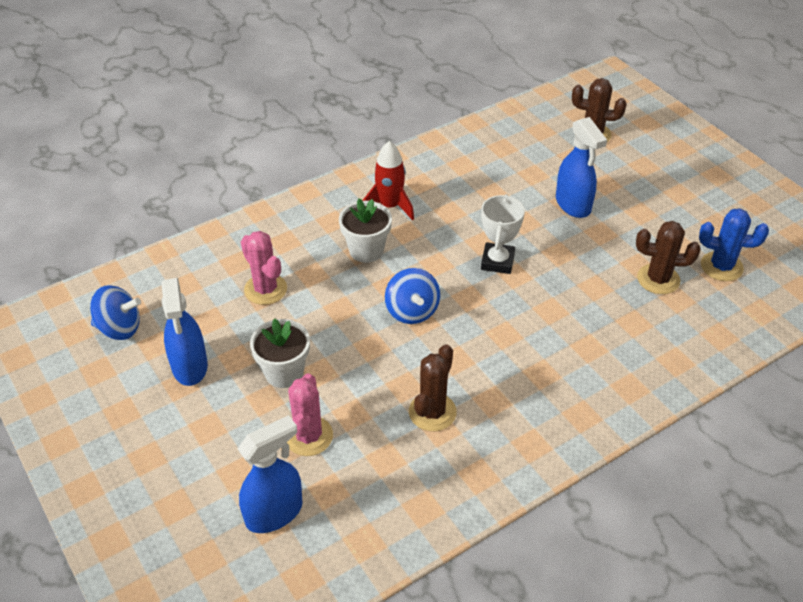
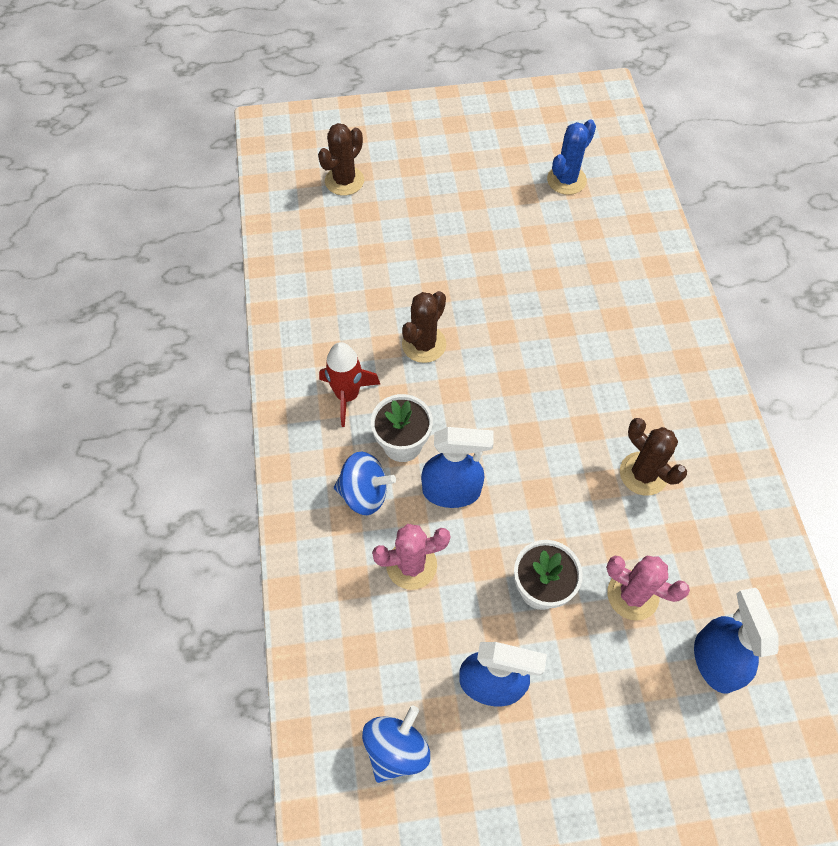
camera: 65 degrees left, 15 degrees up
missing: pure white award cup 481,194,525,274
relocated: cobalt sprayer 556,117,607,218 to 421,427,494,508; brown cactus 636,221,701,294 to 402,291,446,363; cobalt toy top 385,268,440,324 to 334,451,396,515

▸ **YOUR ASSIGNMENT**
Please print all the lines above exactly as given and leave out every picture.

▸ **REPLY TO THE EXERCISE**
camera: 65 degrees left, 15 degrees up
missing: pure white award cup 481,194,525,274
relocated: cobalt sprayer 556,117,607,218 to 421,427,494,508; brown cactus 636,221,701,294 to 402,291,446,363; cobalt toy top 385,268,440,324 to 334,451,396,515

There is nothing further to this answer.